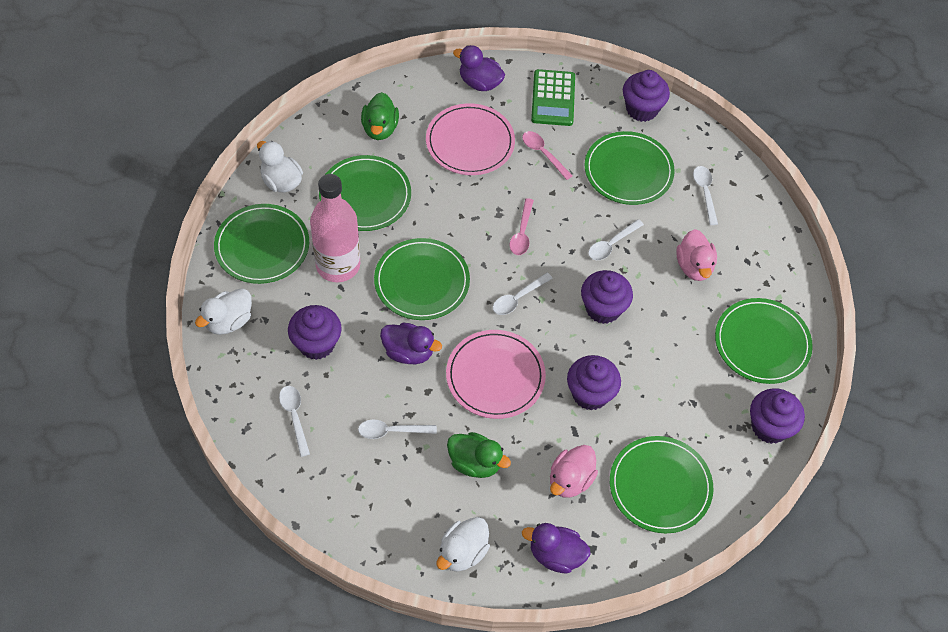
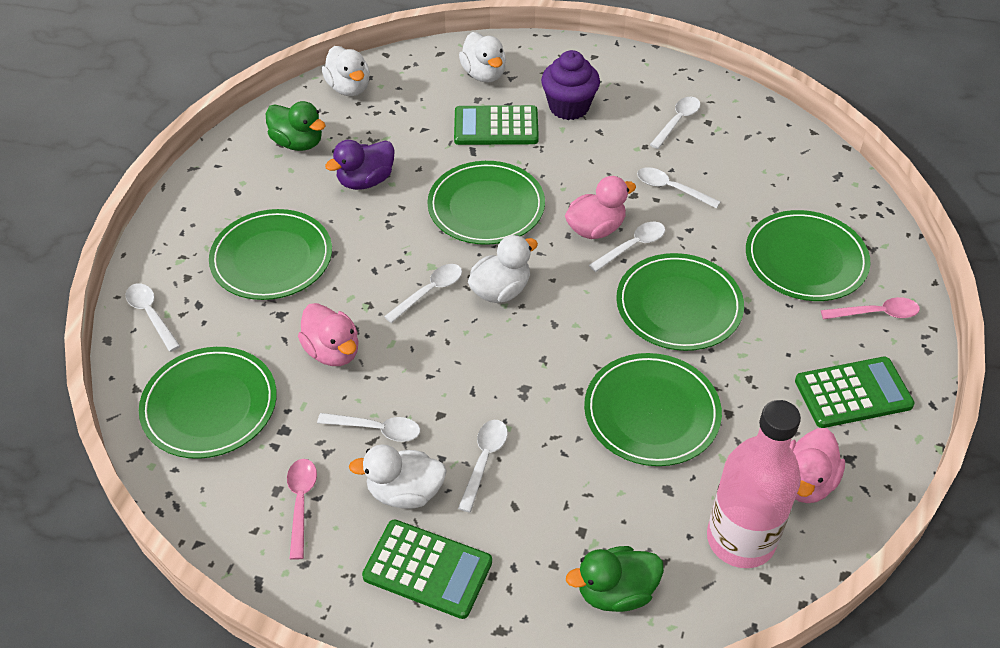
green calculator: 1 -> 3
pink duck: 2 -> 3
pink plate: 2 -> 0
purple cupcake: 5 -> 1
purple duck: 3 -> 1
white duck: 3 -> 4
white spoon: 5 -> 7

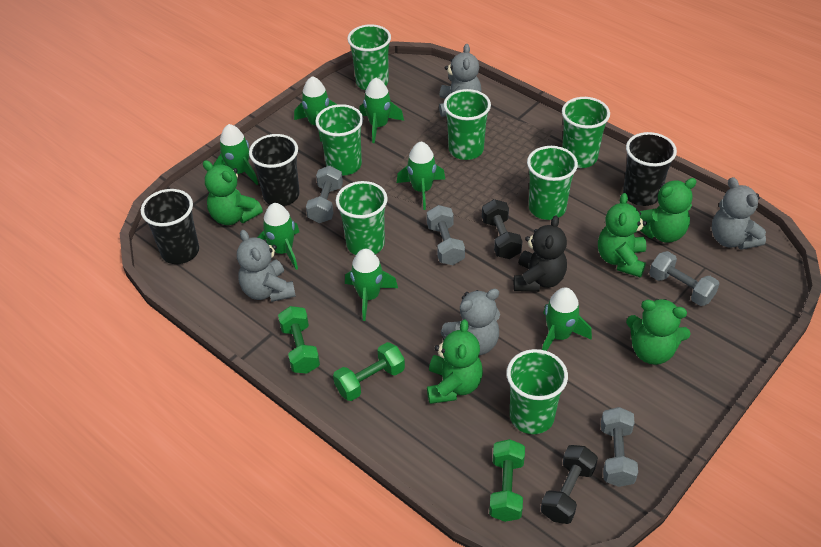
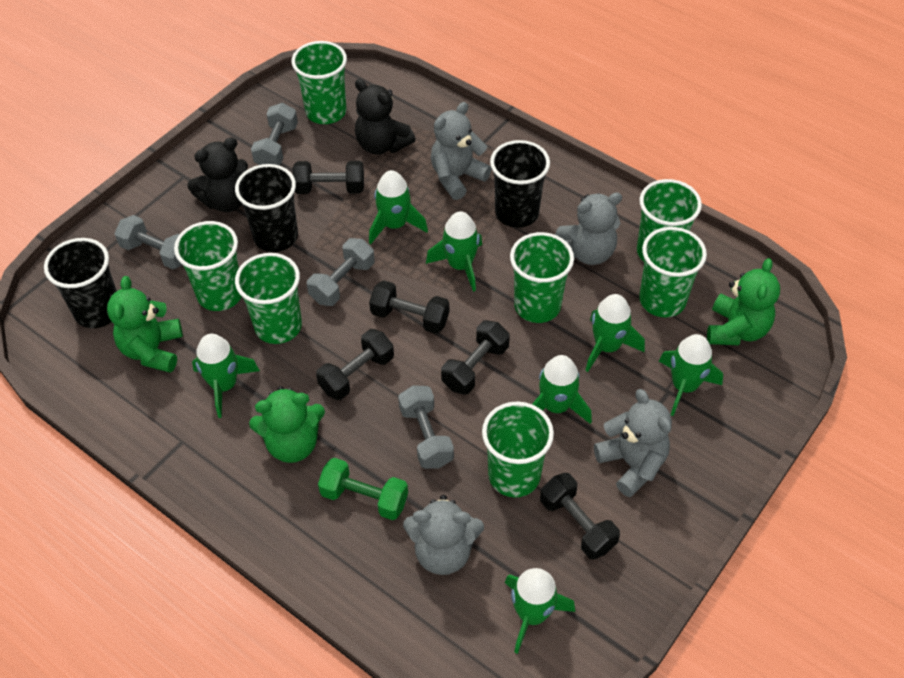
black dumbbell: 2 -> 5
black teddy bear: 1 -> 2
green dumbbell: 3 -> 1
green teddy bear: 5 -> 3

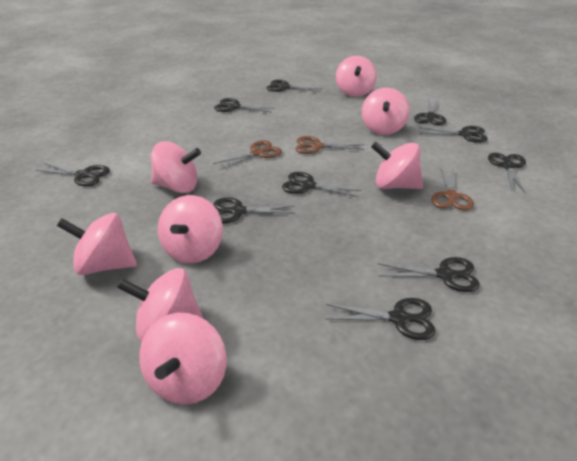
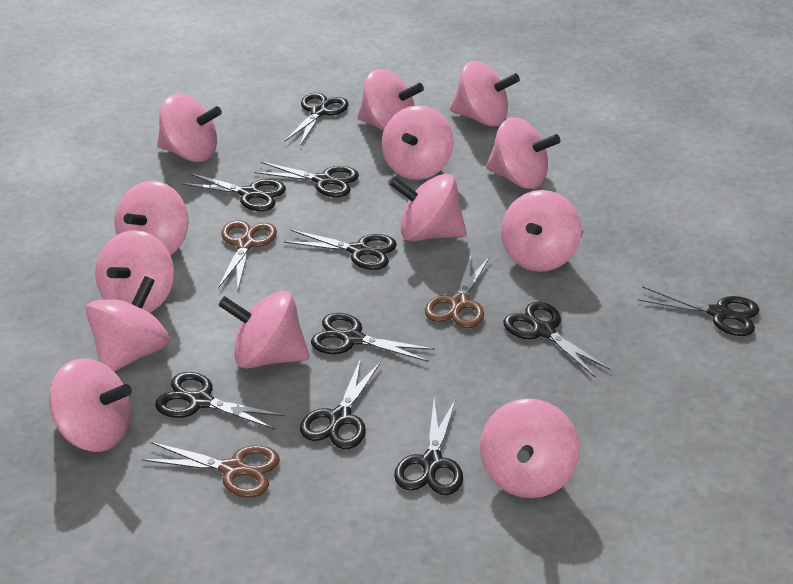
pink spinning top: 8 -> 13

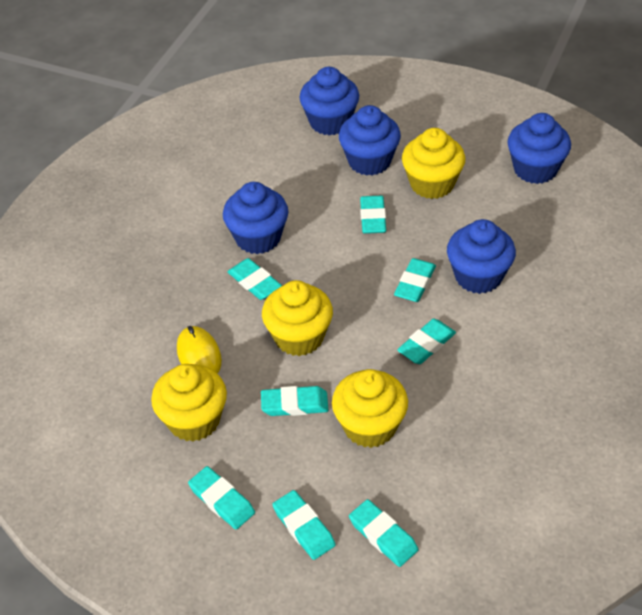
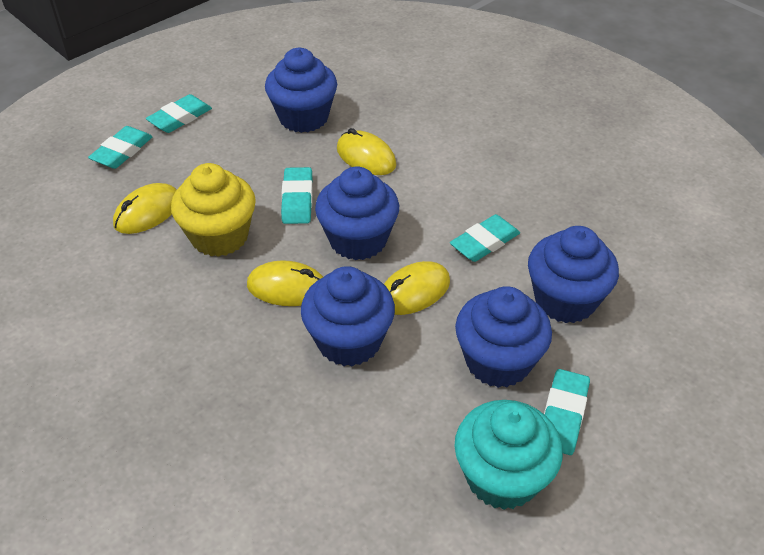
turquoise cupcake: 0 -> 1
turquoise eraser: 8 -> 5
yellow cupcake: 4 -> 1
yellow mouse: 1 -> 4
------------------------------
| Exercise details |
Transcribe, without alteration, each line from the one with "purple duck: 3 -> 1" through the last line of the data; no pictures belong in the copy.

| Exercise result |
purple duck: 3 -> 1
white duck: 3 -> 4
white spoon: 5 -> 7

black dumbbell: 2 -> 5
black teddy bear: 1 -> 2
green dumbbell: 3 -> 1
green teddy bear: 5 -> 3

pink spinning top: 8 -> 13

turquoise cupcake: 0 -> 1
turquoise eraser: 8 -> 5
yellow cupcake: 4 -> 1
yellow mouse: 1 -> 4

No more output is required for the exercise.